== Dataset entries ==
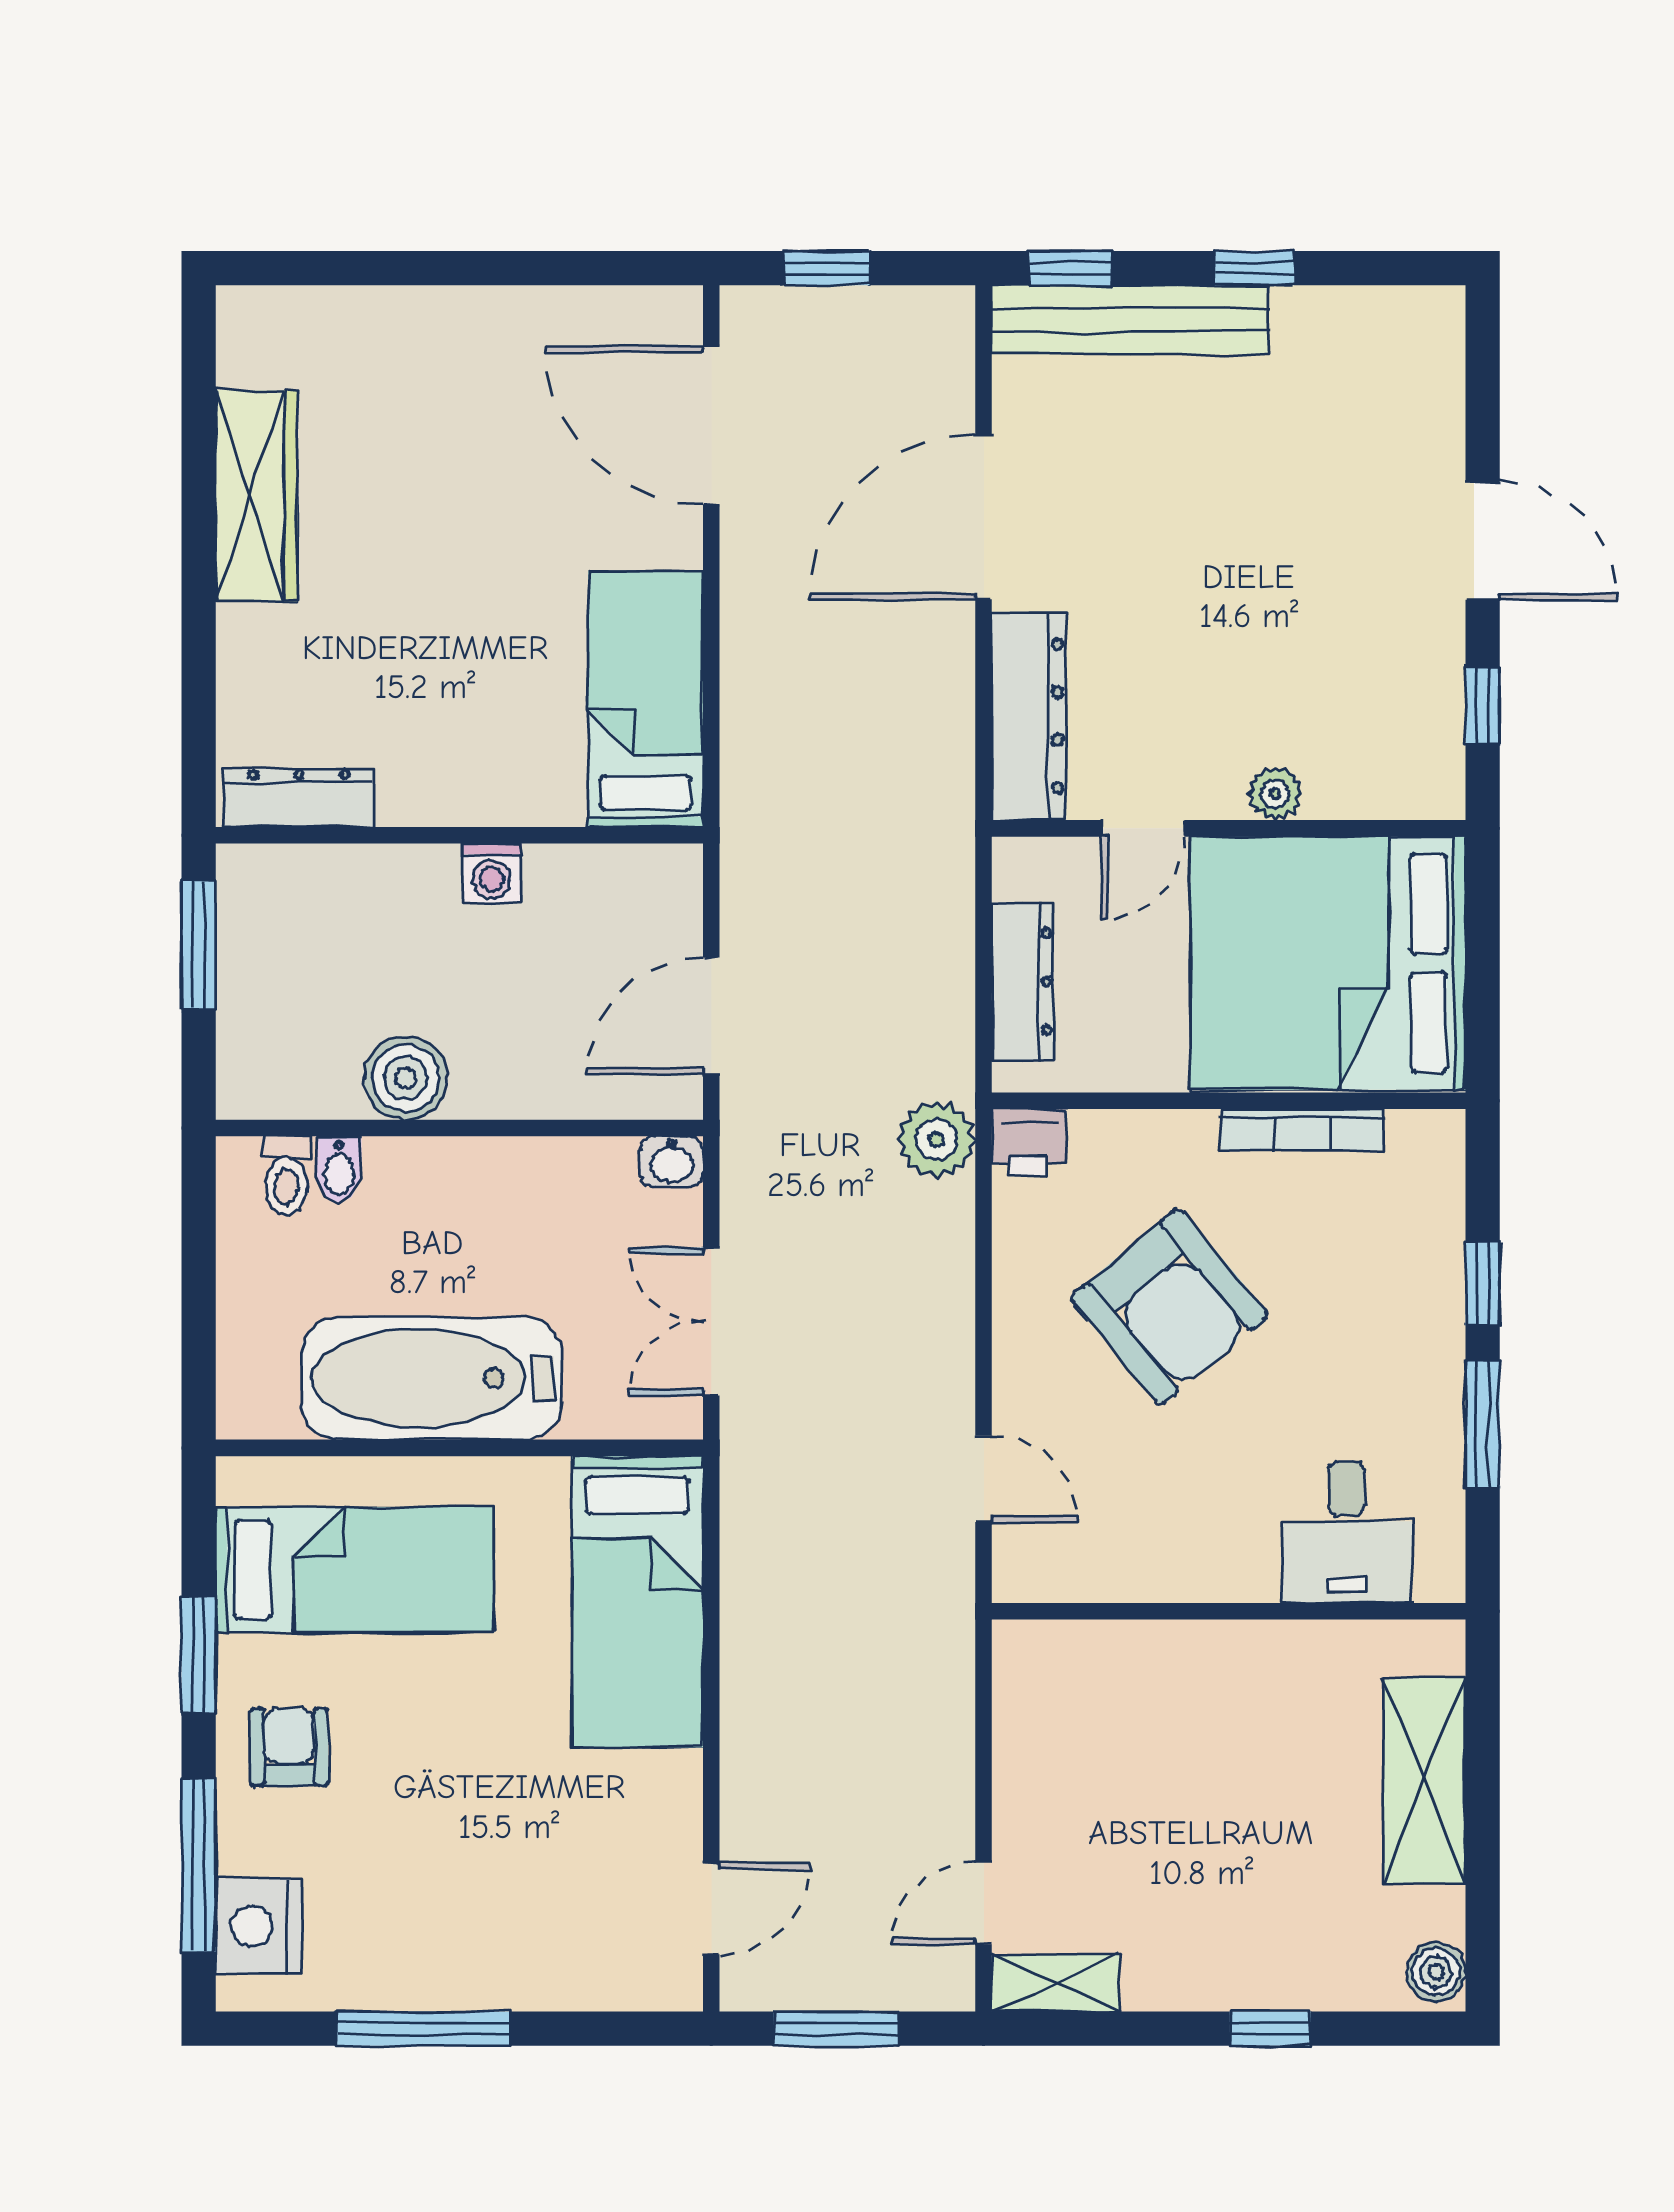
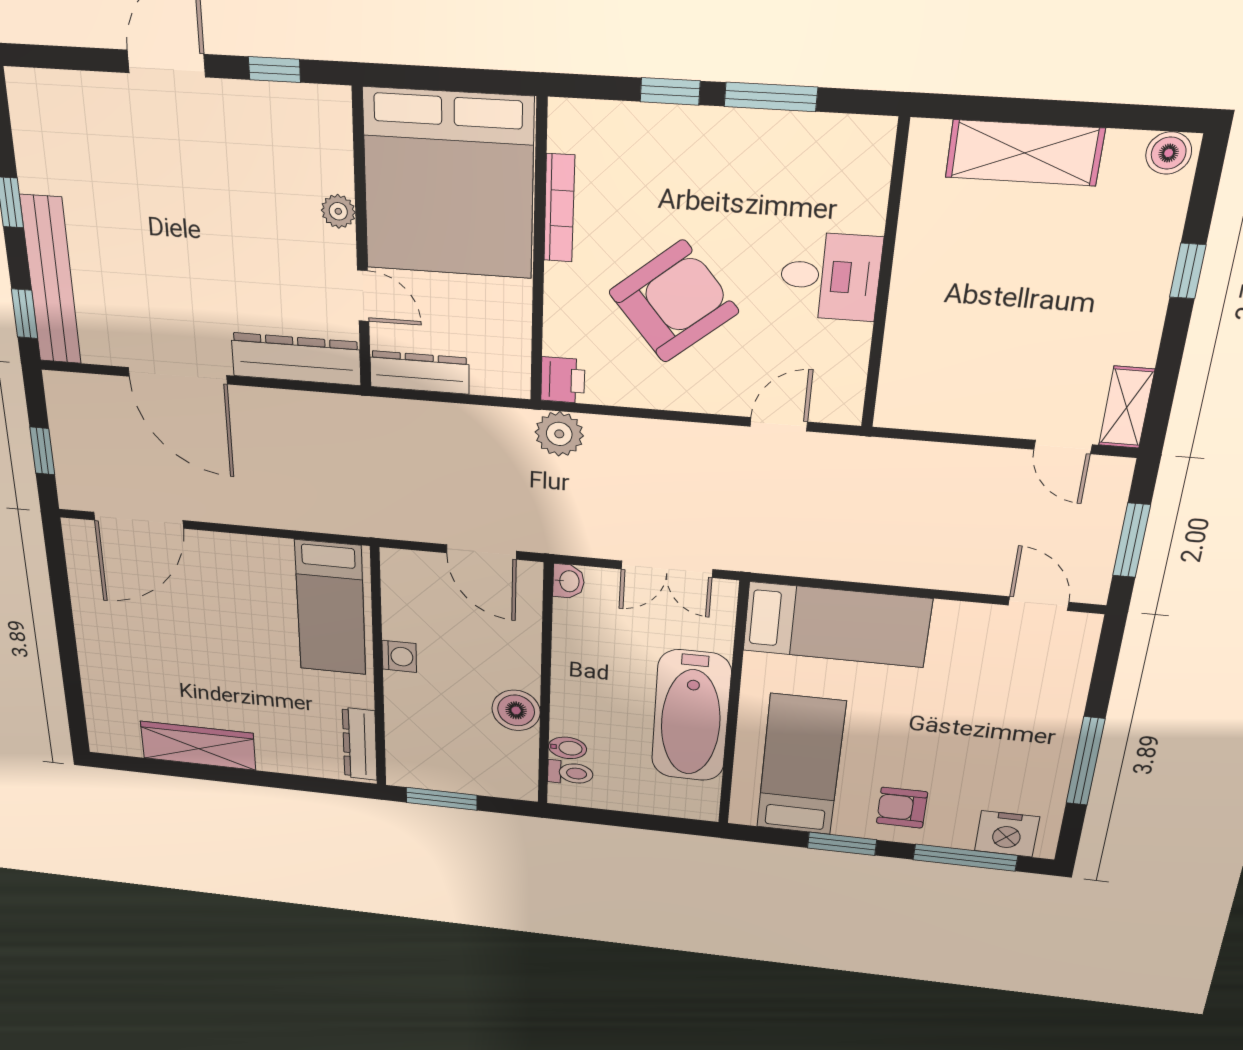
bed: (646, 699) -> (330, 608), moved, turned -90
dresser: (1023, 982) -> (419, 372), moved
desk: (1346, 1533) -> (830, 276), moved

==

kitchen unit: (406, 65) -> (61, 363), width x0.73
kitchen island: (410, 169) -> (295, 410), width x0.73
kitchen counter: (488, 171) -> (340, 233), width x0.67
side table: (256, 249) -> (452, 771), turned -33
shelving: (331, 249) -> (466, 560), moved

== Requirement ==
From the listing above, the lines starting with the one that has "kitchen unit: (406, 65)" and running through the one that has "shelving: (331, 249) -> (466, 560), moved" should be copied exactly, ends included.

== Task response ==
kitchen unit: (406, 65) -> (61, 363), width x0.73
kitchen island: (410, 169) -> (295, 410), width x0.73
kitchen counter: (488, 171) -> (340, 233), width x0.67
side table: (256, 249) -> (452, 771), turned -33
shelving: (331, 249) -> (466, 560), moved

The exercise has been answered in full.